_Data excerpts:_
***

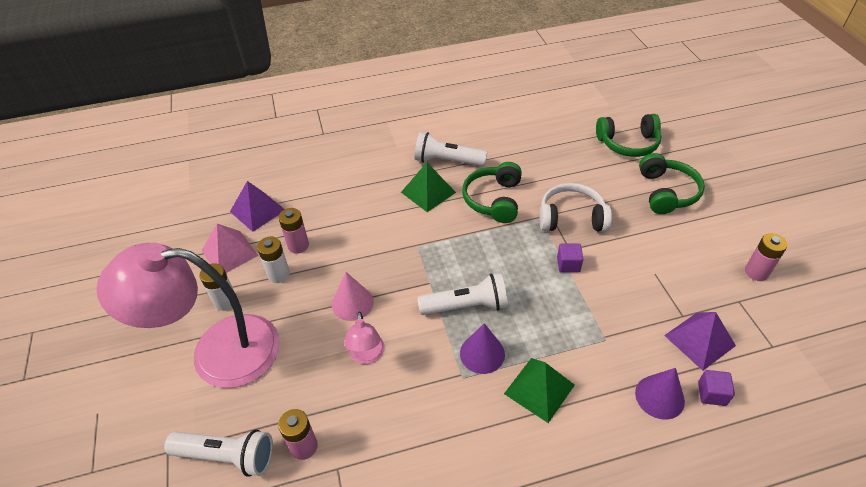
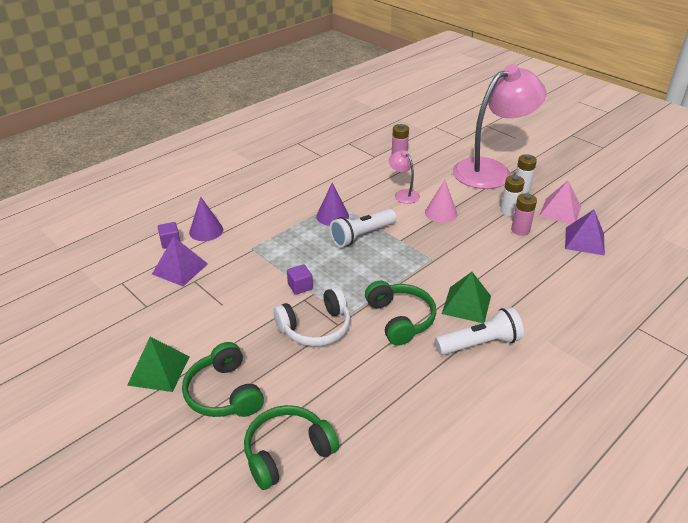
camera: 150 degrees right, 10 degrees down
(227, 456) = (432, 145): white flashlight -> none
(539, 389) = (286, 212): green pyramid -> green pyramid (159, 370)
(756, 272) = (127, 335): pink battery -> none

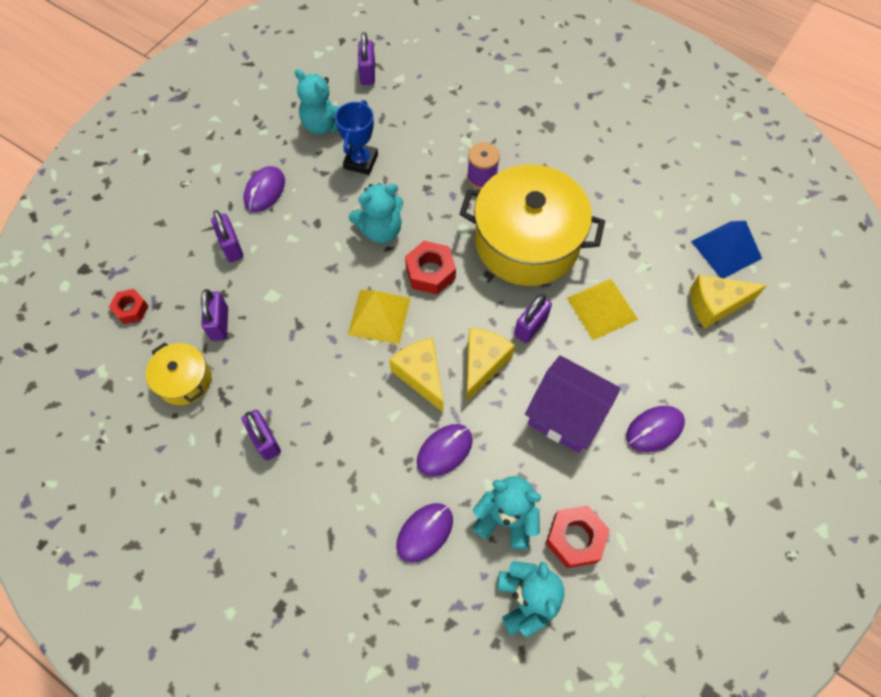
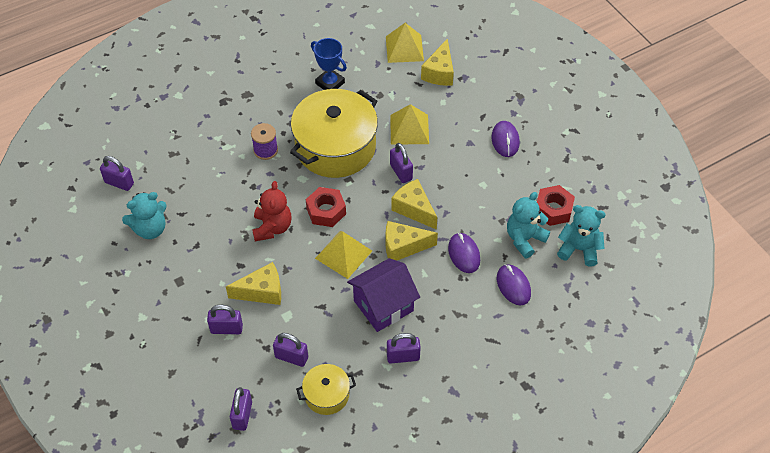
camera: 65 degrees left, 10 degrees down
(131, 309) = (242, 415): red nut -> purple padlock
(265, 191) = (188, 290): purple mouse -> none
(292, 258) = (262, 291): none -> yellow cheese
(361, 161) = (202, 218): blue trophy -> blue trophy (330, 83)
(380, 230) = (272, 227): turquoise teddy bear -> red teddy bear
(566, 415) = (473, 180): purple house -> purple house (383, 306)
(726, 249) = (404, 48): blue pyramid -> yellow pyramid

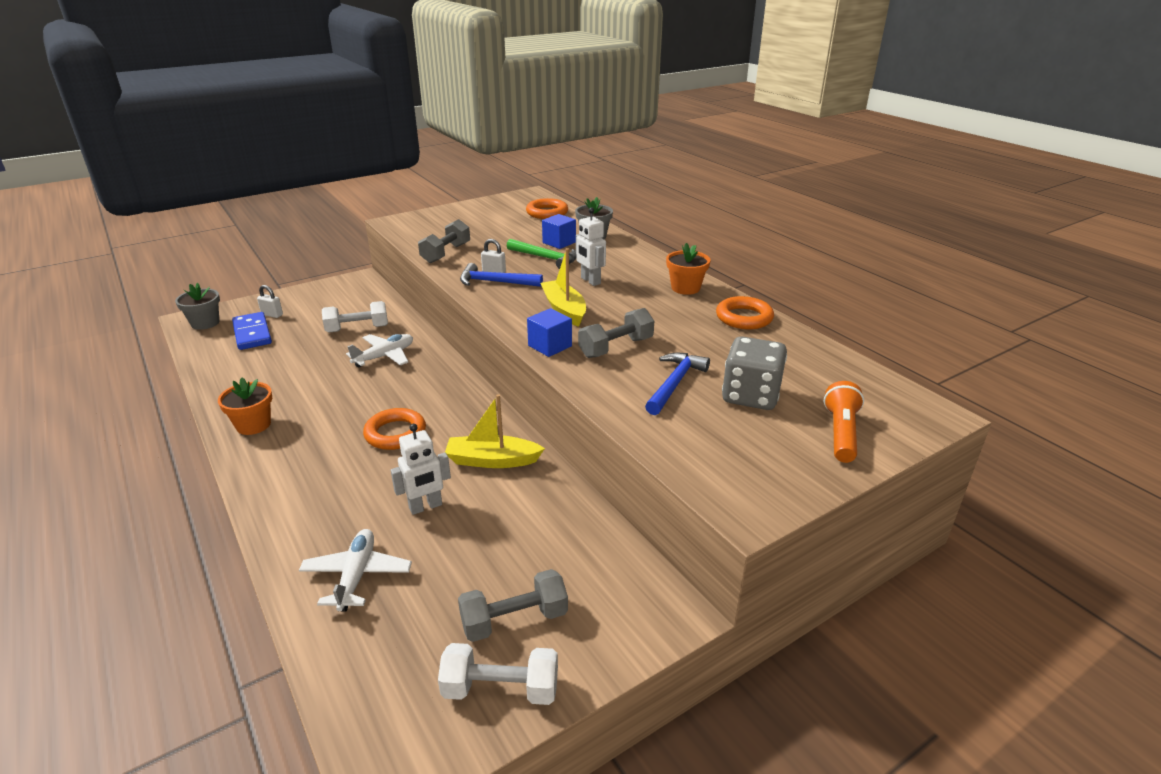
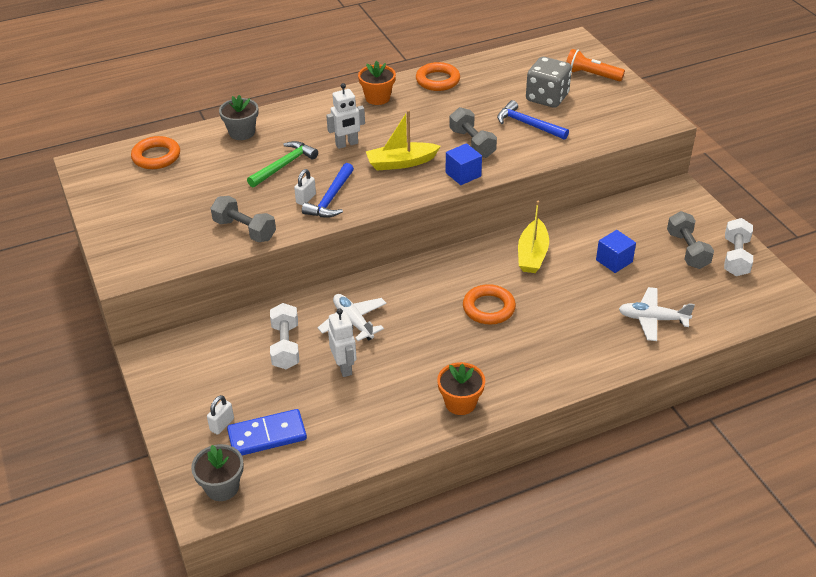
camera: 80 degrees left, 10 degrees up
(426, 507) = (584, 288): white robot -> white robot (344, 367)
(559, 242) = (247, 155): blue cube -> blue cube (614, 261)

***

_Prompt:_
Repeat each line of the material exactly, please, and skip every picture.

_Reply:_
camera: 150 degrees right, 10 degrees down
(227, 456) = (432, 145): white flashlight -> none
(539, 389) = (286, 212): green pyramid -> green pyramid (159, 370)
(756, 272) = (127, 335): pink battery -> none

camera: 65 degrees left, 10 degrees down
(131, 309) = (242, 415): red nut -> purple padlock
(265, 191) = (188, 290): purple mouse -> none
(292, 258) = (262, 291): none -> yellow cheese
(361, 161) = (202, 218): blue trophy -> blue trophy (330, 83)
(380, 230) = (272, 227): turquoise teddy bear -> red teddy bear
(566, 415) = (473, 180): purple house -> purple house (383, 306)
(726, 249) = (404, 48): blue pyramid -> yellow pyramid

camera: 80 degrees left, 10 degrees up
(426, 507) = (584, 288): white robot -> white robot (344, 367)
(559, 242) = (247, 155): blue cube -> blue cube (614, 261)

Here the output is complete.